#### Task objective
Reproduce the entries shown below only from the line with "move | phone/brown" down to the line with "delete | shears/royal", keeping both end lines and copying each one exactly.

The records section start

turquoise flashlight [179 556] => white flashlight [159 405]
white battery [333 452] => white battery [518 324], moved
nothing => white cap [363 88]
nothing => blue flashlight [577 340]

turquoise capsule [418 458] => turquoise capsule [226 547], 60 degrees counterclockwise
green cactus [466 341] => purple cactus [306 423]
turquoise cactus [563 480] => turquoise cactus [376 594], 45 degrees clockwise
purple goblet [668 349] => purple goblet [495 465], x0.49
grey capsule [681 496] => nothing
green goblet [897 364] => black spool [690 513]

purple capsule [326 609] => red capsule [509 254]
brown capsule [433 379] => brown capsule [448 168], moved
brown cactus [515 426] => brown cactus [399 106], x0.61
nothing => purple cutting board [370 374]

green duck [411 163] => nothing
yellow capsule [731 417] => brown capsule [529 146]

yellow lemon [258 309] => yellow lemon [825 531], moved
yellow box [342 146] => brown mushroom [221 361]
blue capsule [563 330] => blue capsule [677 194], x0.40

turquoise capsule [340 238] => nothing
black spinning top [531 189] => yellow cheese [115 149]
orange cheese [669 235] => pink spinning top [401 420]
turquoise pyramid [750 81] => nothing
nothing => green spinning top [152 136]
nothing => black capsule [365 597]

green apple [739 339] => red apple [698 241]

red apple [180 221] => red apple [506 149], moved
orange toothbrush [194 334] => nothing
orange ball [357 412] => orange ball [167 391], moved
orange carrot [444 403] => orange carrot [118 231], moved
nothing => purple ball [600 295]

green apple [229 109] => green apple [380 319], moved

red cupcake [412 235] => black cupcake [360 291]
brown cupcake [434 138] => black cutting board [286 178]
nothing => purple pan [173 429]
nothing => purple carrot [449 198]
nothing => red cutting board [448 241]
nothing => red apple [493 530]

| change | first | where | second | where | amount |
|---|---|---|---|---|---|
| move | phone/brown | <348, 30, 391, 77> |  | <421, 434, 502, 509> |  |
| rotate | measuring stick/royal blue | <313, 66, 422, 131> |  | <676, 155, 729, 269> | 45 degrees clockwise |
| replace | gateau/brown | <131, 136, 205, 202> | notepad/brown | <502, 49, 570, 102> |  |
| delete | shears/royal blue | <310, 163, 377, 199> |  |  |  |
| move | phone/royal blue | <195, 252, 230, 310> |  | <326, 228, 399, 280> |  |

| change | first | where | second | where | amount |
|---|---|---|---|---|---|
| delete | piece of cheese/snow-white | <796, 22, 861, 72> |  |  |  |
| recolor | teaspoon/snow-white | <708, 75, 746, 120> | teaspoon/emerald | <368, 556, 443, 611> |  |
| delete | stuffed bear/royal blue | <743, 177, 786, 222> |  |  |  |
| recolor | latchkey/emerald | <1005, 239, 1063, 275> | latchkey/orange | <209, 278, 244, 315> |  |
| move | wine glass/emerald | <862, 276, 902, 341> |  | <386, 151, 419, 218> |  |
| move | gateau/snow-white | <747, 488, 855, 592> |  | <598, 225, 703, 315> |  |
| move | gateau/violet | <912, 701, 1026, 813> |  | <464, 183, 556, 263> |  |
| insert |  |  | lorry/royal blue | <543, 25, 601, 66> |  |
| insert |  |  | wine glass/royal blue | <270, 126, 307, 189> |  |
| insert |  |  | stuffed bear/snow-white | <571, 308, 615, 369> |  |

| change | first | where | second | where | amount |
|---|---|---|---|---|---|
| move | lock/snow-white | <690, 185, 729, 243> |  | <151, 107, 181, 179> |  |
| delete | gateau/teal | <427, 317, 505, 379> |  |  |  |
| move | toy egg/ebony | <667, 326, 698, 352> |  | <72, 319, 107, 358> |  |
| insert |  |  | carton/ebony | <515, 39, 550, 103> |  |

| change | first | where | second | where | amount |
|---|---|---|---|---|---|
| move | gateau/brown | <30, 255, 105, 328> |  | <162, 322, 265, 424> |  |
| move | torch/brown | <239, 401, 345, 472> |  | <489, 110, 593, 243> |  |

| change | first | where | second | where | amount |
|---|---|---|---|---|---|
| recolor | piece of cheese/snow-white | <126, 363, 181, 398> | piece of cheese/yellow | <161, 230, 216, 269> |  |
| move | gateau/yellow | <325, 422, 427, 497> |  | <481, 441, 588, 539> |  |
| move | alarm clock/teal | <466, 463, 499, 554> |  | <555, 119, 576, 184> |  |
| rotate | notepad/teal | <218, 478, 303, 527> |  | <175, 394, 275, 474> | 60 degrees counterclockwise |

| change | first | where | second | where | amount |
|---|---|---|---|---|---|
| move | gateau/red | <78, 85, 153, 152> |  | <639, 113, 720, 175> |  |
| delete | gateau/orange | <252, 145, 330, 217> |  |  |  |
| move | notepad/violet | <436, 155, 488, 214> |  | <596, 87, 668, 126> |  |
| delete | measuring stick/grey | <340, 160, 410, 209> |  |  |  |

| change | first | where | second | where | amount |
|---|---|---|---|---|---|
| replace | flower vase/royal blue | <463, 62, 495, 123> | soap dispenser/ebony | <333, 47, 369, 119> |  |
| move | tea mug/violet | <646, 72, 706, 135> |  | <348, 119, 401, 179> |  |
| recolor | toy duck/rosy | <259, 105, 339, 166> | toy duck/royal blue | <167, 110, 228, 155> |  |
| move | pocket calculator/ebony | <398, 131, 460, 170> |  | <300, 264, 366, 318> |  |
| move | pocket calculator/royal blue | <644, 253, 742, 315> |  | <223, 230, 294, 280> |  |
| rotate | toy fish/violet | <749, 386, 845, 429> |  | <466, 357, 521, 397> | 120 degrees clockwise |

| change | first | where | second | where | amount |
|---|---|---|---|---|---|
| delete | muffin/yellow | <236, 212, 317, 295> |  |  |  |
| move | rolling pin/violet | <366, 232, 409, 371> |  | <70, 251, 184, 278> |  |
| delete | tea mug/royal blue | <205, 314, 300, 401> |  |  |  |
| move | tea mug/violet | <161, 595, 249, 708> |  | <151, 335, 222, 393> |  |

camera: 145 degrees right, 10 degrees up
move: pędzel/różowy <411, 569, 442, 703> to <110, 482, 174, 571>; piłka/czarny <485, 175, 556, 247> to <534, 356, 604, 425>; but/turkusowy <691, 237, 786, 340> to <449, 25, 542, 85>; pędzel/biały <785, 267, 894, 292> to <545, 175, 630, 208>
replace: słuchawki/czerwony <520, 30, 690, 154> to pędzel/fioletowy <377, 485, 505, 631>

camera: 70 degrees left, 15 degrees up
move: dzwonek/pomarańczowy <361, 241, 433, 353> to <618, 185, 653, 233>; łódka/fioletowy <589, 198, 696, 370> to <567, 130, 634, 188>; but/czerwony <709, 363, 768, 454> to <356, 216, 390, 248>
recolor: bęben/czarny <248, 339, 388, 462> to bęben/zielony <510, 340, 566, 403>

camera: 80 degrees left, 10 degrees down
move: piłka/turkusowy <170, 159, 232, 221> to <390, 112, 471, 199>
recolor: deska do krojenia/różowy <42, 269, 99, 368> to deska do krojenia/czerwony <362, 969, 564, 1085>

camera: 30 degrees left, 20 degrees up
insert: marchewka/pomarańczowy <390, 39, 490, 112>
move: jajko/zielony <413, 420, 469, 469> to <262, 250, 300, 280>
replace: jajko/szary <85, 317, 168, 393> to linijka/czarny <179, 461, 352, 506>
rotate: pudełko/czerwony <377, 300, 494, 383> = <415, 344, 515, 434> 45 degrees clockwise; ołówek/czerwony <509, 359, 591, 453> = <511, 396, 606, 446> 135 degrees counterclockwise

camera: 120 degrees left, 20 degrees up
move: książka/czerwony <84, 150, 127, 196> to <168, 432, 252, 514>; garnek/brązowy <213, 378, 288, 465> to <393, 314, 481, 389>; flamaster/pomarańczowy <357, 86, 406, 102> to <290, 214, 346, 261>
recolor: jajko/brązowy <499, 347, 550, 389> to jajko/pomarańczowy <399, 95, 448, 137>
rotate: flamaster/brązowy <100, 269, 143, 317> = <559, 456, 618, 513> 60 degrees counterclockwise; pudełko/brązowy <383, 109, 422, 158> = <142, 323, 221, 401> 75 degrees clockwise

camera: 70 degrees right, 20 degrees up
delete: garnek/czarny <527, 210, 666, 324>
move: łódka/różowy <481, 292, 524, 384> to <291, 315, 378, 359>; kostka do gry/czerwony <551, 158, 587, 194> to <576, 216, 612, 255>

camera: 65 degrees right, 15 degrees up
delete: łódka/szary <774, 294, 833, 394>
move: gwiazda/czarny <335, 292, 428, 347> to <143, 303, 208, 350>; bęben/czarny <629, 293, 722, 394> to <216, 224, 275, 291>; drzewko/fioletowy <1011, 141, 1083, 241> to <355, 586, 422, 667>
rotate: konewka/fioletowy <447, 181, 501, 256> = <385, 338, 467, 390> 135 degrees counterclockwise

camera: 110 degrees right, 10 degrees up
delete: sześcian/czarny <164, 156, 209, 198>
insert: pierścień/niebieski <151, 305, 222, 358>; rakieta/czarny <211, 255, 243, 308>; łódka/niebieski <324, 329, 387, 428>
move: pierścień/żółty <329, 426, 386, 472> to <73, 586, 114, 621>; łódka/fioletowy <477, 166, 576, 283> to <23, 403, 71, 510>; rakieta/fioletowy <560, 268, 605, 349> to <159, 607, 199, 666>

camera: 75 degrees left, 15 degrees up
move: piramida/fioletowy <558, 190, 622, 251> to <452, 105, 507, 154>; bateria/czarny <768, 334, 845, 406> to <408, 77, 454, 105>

The records section end

#### Answer section
| move | phone/brown | <348, 30, 391, 77> |  | <421, 434, 502, 509> |  |
| rotate | measuring stick/royal blue | <313, 66, 422, 131> |  | <676, 155, 729, 269> | 45 degrees clockwise |
| replace | gateau/brown | <131, 136, 205, 202> | notepad/brown | <502, 49, 570, 102> |  |
| delete | shears/royal blue | <310, 163, 377, 199> |  |  |  |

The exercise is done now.